- EXERCISE GOAL:
Below is a set of records, and all of them should be retyped exactly, minus the pictures.
Top of DATA
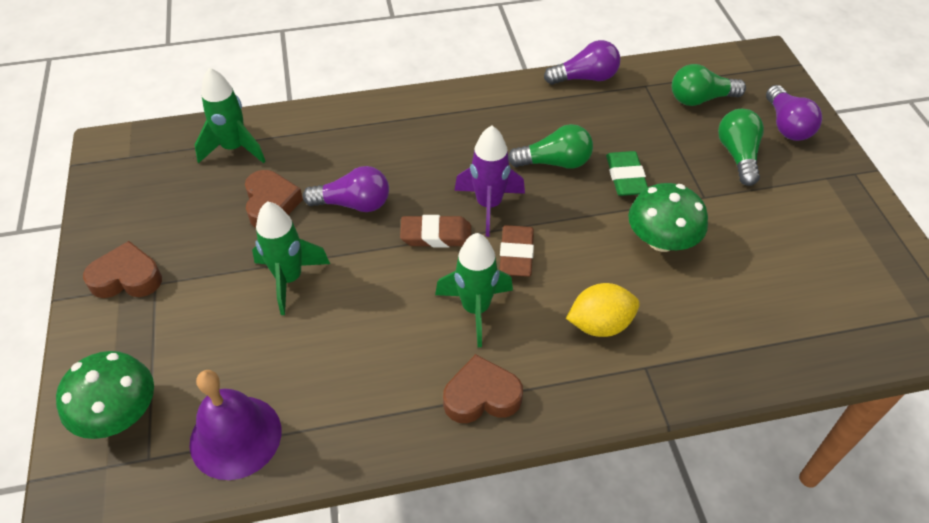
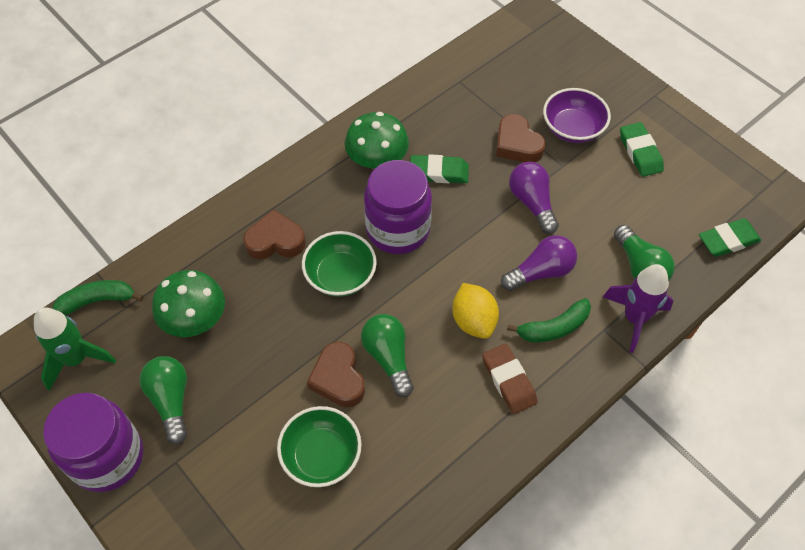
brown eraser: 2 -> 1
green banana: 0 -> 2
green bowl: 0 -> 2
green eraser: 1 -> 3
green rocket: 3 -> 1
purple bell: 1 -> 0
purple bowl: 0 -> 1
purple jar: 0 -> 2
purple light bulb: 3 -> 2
Bottom of DATA
- RESULT FOR THIS TASK:
brown eraser: 2 -> 1
green banana: 0 -> 2
green bowl: 0 -> 2
green eraser: 1 -> 3
green rocket: 3 -> 1
purple bell: 1 -> 0
purple bowl: 0 -> 1
purple jar: 0 -> 2
purple light bulb: 3 -> 2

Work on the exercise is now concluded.